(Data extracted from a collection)
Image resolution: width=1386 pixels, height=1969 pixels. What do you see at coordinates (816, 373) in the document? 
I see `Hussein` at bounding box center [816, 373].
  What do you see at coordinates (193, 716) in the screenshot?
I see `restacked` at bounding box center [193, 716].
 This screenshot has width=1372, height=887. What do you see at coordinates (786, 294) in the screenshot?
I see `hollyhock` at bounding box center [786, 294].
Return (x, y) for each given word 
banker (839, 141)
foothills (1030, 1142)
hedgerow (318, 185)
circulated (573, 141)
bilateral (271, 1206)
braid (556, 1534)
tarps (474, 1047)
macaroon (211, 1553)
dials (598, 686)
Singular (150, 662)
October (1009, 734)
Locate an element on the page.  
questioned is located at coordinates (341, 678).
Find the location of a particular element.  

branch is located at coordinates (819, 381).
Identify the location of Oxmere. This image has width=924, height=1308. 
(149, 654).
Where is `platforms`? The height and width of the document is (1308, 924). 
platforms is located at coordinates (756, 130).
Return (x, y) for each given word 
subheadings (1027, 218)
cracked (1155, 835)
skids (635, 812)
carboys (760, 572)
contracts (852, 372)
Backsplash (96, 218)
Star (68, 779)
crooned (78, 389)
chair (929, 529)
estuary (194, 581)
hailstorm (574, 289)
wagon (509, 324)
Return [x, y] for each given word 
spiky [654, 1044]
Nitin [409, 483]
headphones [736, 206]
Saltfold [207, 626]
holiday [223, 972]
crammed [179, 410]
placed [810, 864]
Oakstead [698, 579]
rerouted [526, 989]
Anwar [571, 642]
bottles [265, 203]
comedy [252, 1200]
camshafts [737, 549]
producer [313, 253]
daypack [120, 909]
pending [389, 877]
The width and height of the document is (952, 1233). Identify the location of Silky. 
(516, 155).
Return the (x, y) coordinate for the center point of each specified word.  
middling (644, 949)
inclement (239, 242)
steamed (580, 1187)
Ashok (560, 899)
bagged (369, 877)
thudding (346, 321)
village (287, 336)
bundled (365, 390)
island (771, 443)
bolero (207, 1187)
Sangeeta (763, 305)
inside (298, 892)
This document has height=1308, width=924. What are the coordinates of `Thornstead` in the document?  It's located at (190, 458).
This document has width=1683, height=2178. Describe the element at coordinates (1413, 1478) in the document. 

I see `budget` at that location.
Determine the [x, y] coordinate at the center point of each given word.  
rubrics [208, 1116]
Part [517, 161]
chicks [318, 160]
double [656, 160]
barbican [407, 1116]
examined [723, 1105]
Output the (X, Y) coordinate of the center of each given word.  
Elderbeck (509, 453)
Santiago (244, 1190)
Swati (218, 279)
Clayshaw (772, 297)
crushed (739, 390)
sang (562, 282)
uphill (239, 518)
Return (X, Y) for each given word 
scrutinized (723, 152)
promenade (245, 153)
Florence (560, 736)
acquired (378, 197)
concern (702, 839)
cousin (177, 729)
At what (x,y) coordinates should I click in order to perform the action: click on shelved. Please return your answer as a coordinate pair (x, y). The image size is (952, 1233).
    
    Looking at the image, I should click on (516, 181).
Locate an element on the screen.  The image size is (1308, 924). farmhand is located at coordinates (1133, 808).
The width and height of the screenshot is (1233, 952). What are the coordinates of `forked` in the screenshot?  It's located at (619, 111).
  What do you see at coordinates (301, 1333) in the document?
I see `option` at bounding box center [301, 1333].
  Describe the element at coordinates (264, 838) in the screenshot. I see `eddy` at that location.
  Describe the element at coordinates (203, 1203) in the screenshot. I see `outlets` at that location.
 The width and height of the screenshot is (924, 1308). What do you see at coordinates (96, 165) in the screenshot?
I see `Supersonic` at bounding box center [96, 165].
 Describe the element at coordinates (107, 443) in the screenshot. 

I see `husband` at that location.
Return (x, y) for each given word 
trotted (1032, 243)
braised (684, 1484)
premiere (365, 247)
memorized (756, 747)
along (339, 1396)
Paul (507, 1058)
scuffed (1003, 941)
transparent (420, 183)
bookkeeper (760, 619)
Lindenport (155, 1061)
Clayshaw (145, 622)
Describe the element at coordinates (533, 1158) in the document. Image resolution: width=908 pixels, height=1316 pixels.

Task → Count the lines of the records that contain the string "word", and give only the number.

Final result → 8